» **Problem to solve**:
A verbatim copy of all the data is required; the pictures should not appear in it.

[Before-and-after change data]
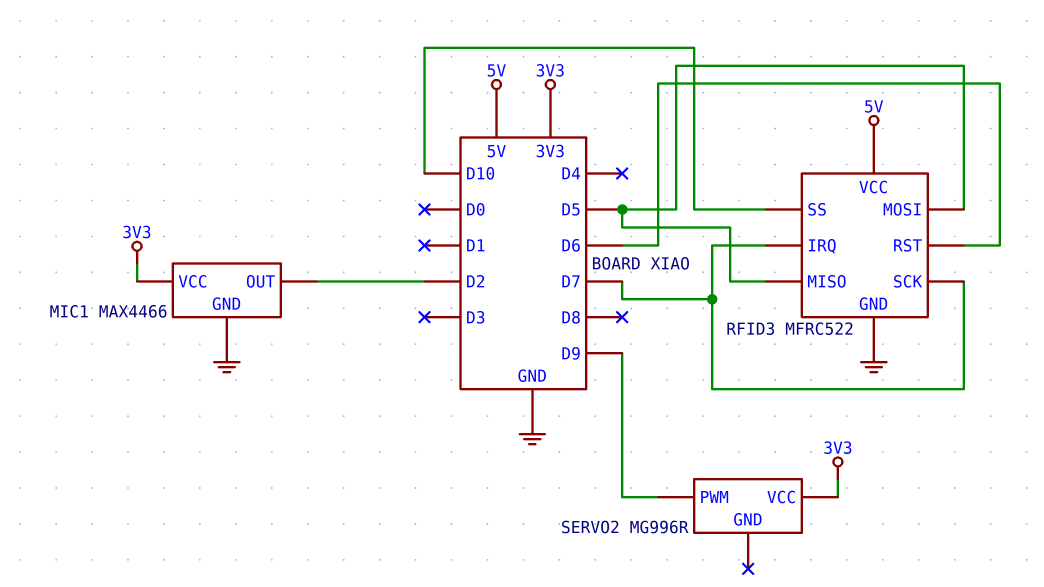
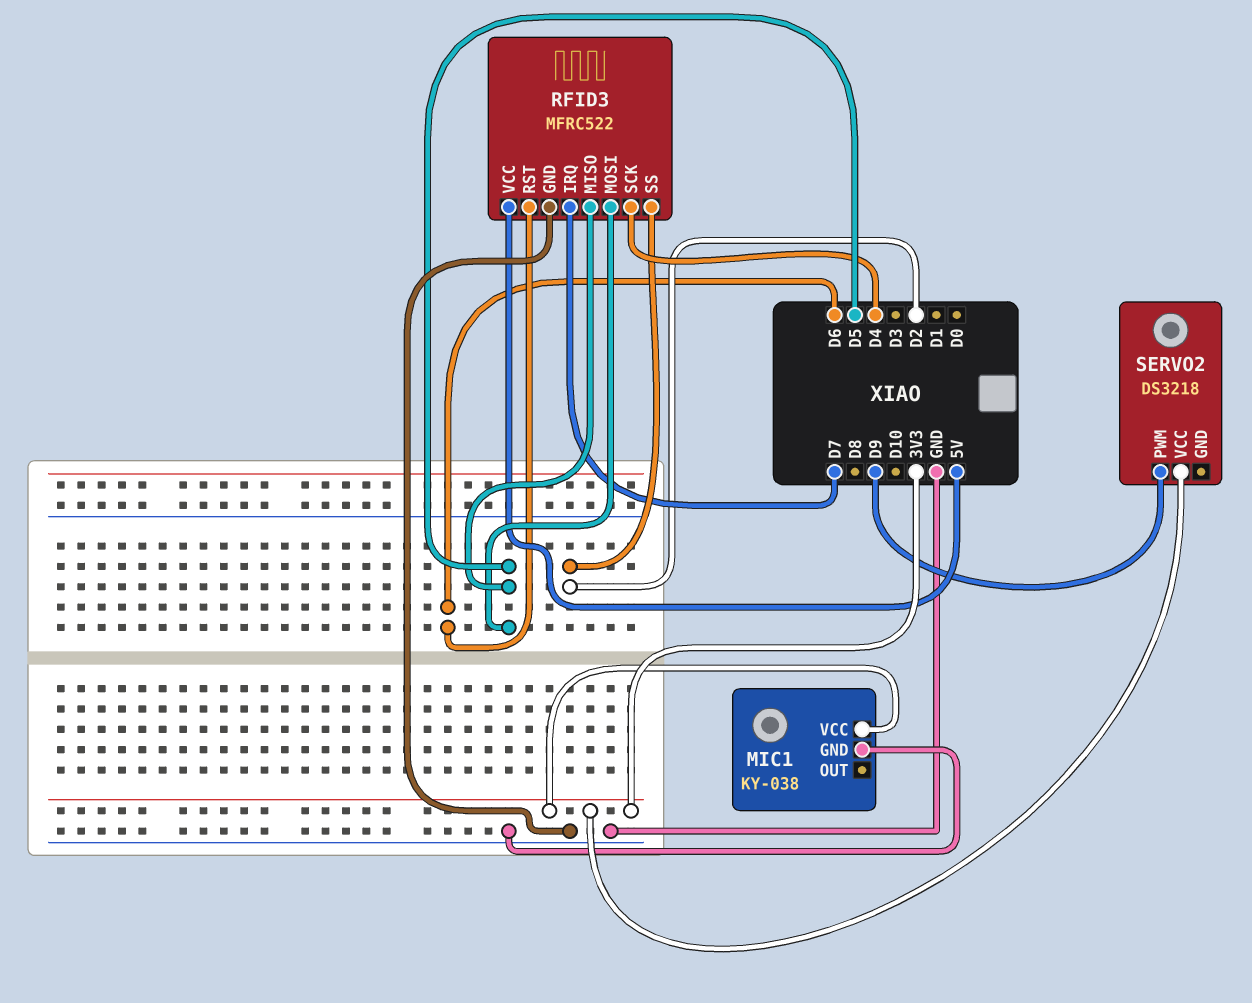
MIC1: MAX4466 -> KY-038
MIC1 pin OUT: D2 -> none
RFID3 pin SCK: D7 -> D4
RFID3 pin SS: D10 -> D2
SERVO2: MG996R -> DS3218

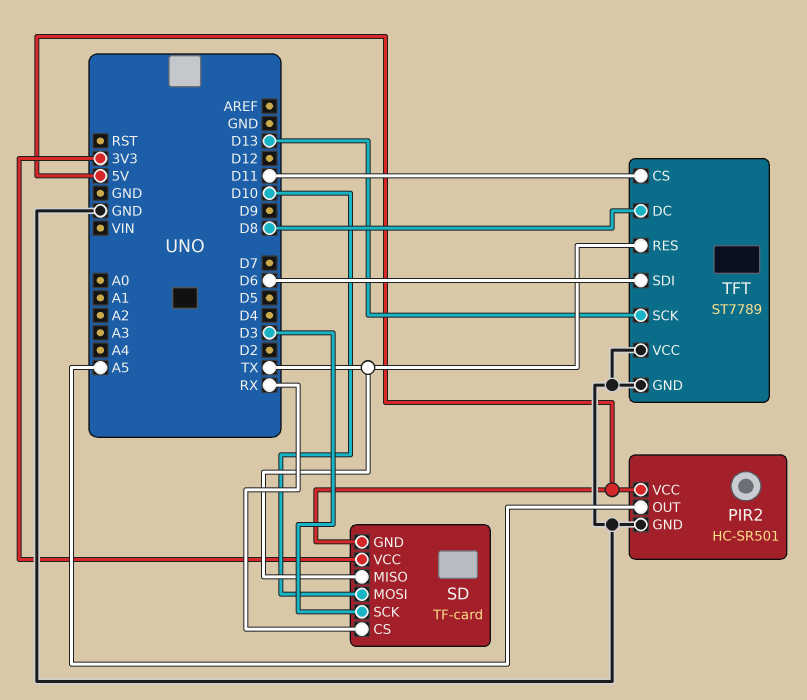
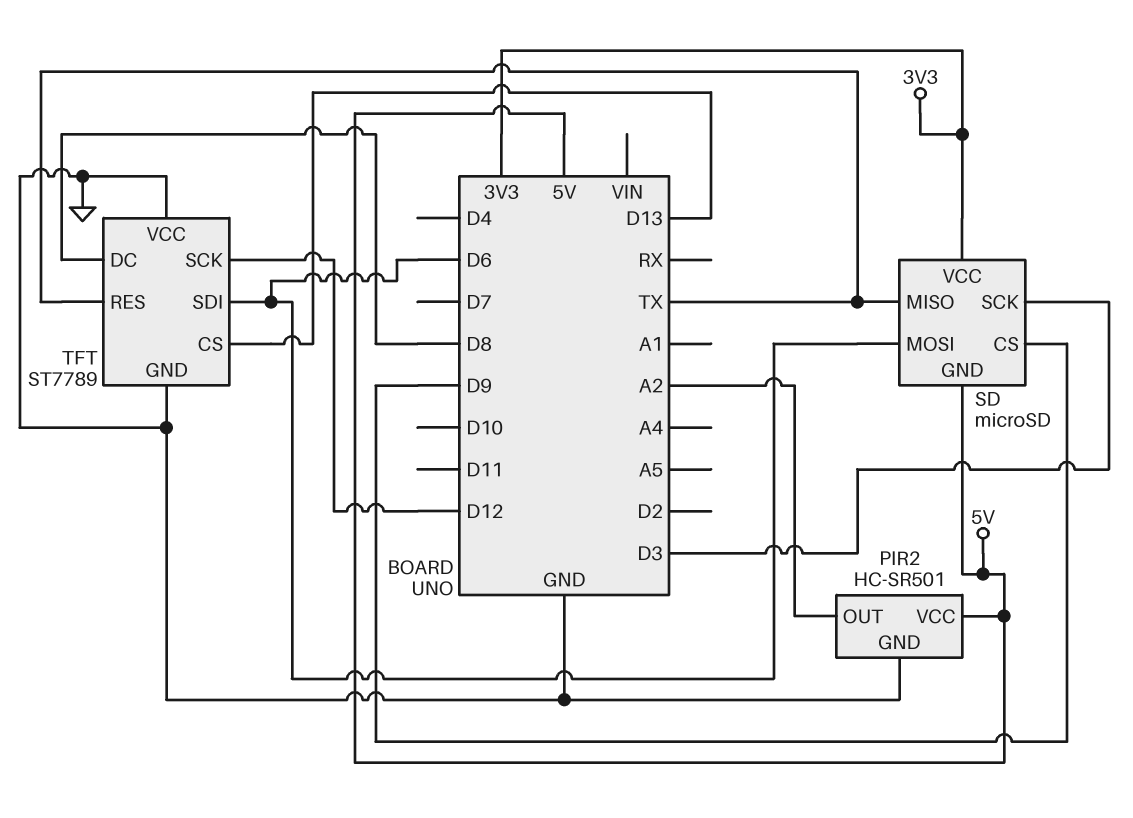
PIR2 pin OUT: A5 -> A2
SD: TF-card -> microSD
SD pin CS: RX -> D9
SD pin MOSI: D10 -> D6
TFT pin CS: D11 -> D13
TFT pin SCK: D13 -> D12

» **Result of the task**:
MIC1: MAX4466 -> KY-038
MIC1 pin OUT: D2 -> none
RFID3 pin SCK: D7 -> D4
RFID3 pin SS: D10 -> D2
SERVO2: MG996R -> DS3218

PIR2 pin OUT: A5 -> A2
SD: TF-card -> microSD
SD pin CS: RX -> D9
SD pin MOSI: D10 -> D6
TFT pin CS: D11 -> D13
TFT pin SCK: D13 -> D12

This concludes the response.